● Material to process
######

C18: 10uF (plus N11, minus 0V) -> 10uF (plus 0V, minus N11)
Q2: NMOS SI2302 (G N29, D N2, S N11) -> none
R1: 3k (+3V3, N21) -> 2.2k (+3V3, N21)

######

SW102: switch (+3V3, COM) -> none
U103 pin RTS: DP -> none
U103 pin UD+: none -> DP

######

Repeat exactly the lines above from the one with "SW102: switch (+3V3, COM) -> none" up to and including the one with "U103 pin UD+: none -> DP". No other line belongs in the reply.

● Response to the task
SW102: switch (+3V3, COM) -> none
U103 pin RTS: DP -> none
U103 pin UD+: none -> DP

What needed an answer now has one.